Brief: In the listing that follows, find the line with "brown clock: 1 -> 4", then copy exactly from it through the line with "pink fork: 5 -> 4", leaving out every picture.

**** Data provided ****

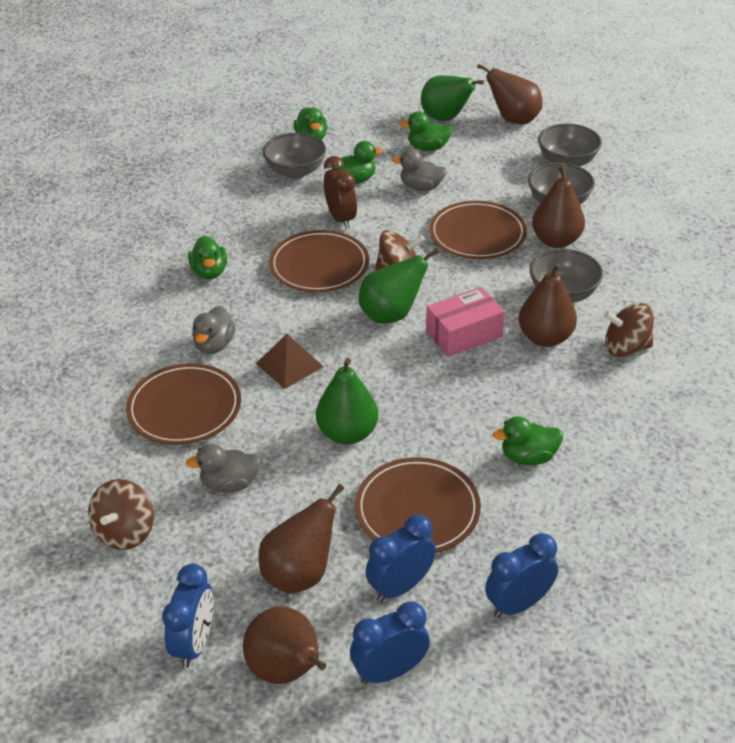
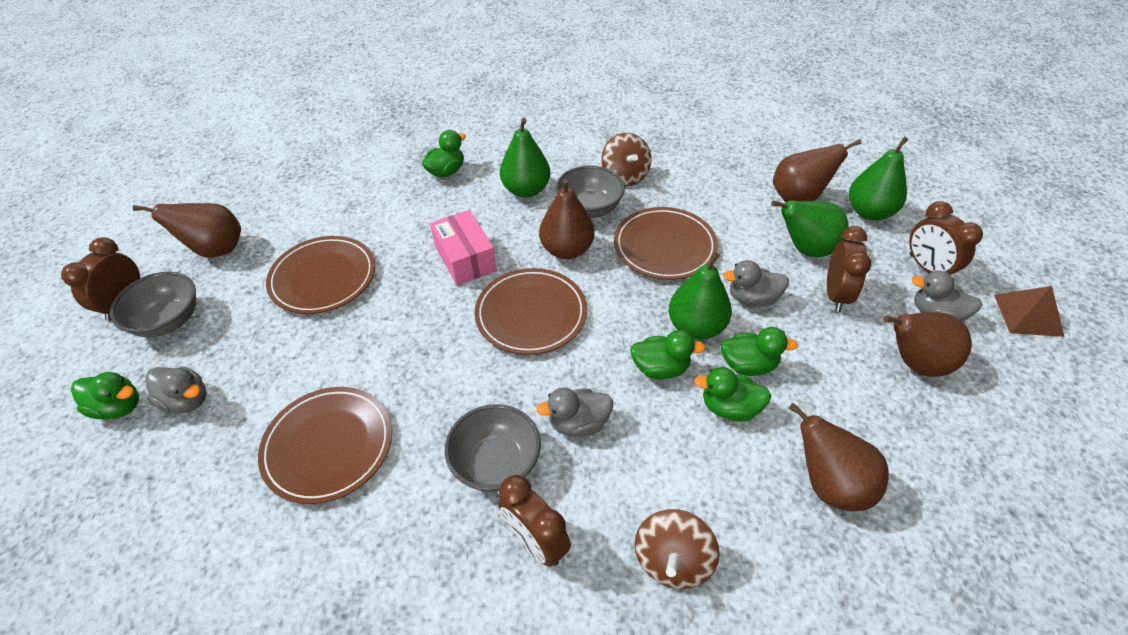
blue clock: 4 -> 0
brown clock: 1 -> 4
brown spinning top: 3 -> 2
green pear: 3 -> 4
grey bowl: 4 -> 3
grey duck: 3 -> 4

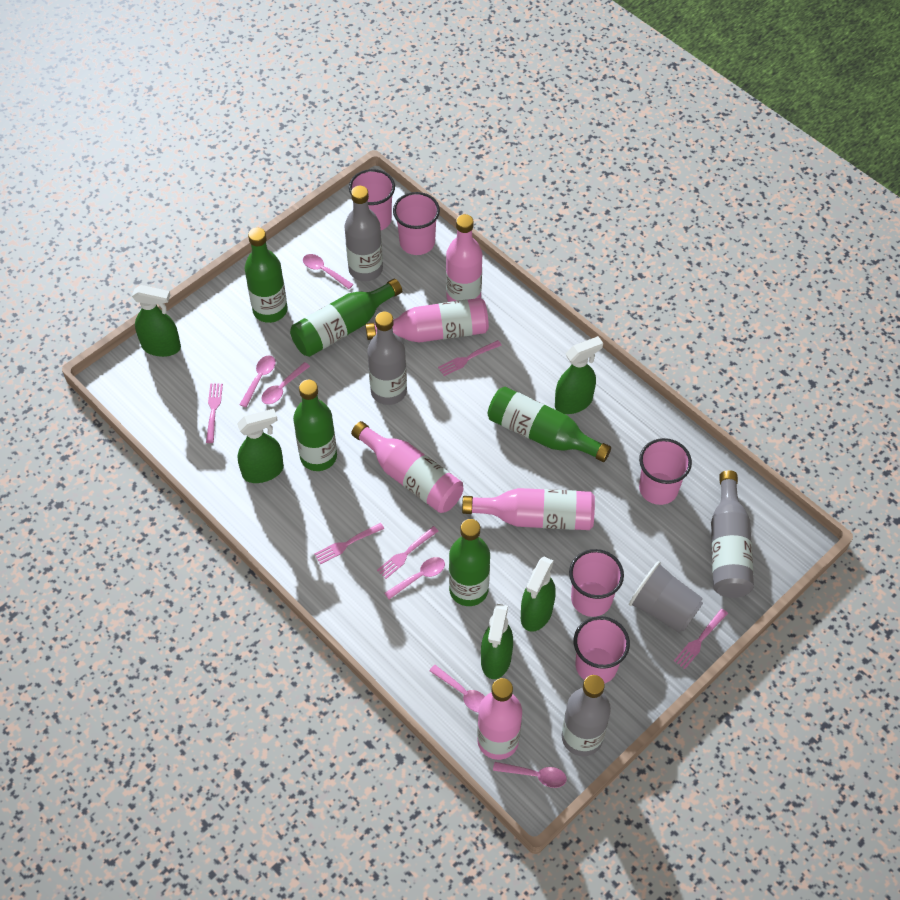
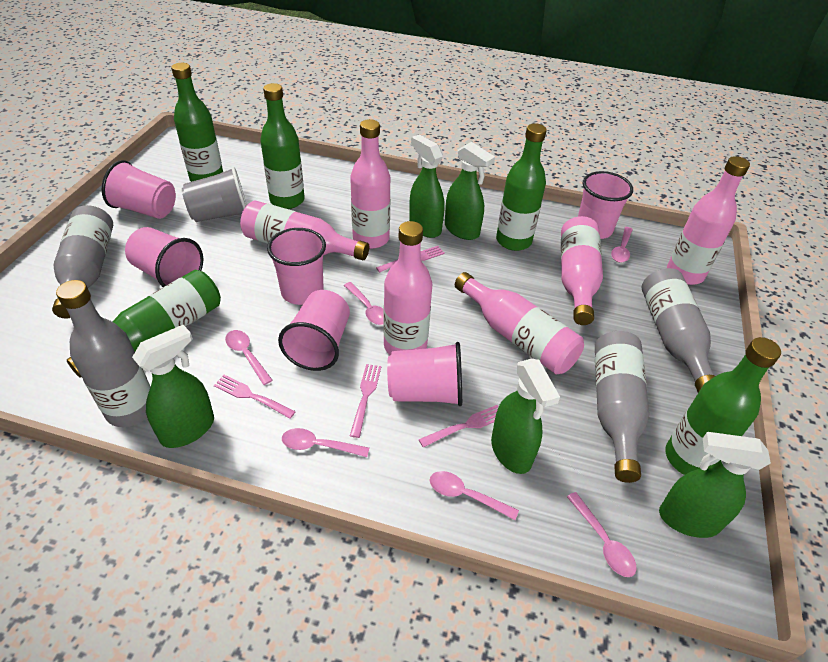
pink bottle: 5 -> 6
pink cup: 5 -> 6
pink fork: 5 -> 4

****
**** Data provided ****

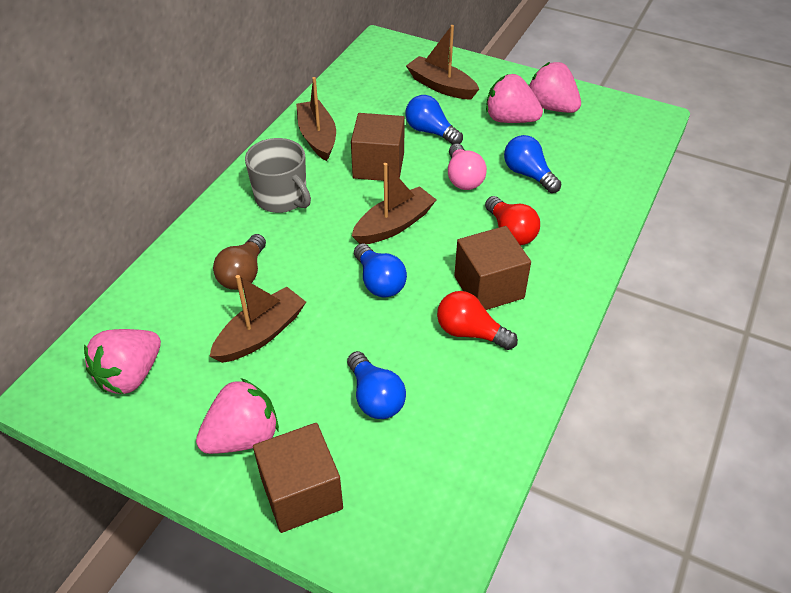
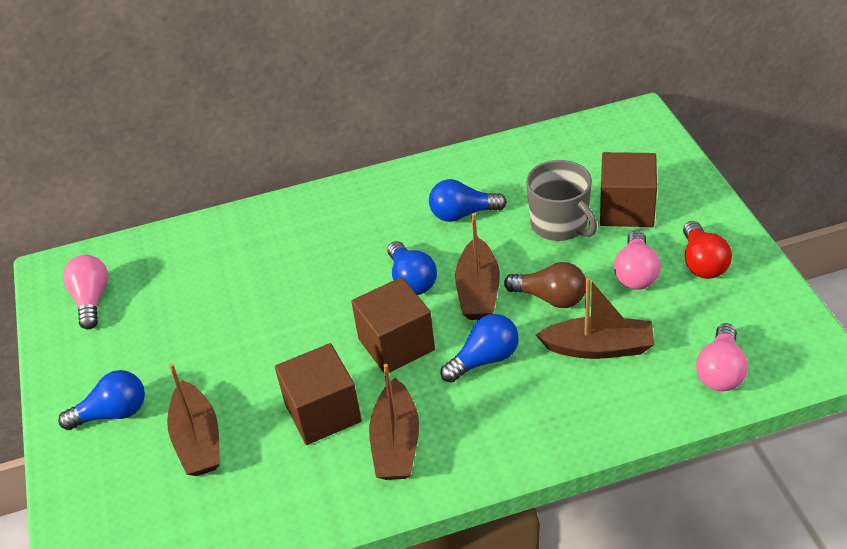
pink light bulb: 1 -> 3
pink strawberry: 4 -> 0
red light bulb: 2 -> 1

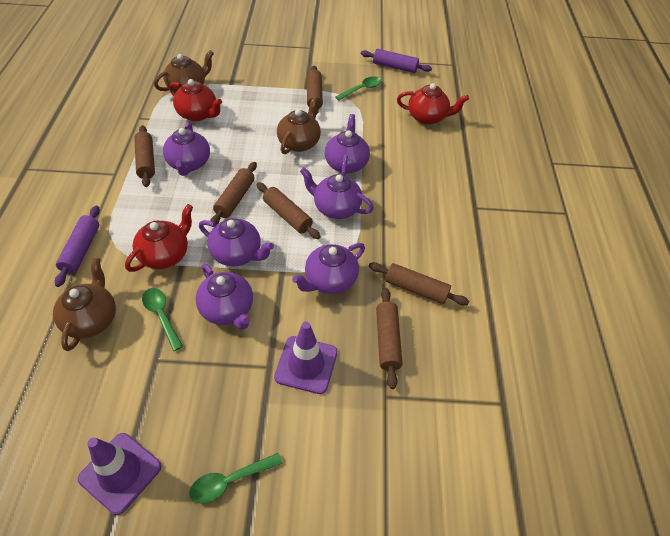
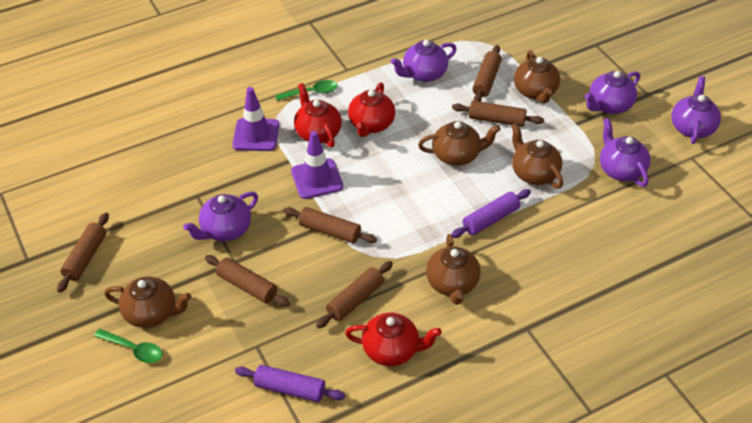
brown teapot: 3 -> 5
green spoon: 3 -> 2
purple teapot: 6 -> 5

****

Answer area:
brown clock: 1 -> 4
brown spinning top: 3 -> 2
green pear: 3 -> 4
grey bowl: 4 -> 3
grey duck: 3 -> 4

pink bottle: 5 -> 6
pink cup: 5 -> 6
pink fork: 5 -> 4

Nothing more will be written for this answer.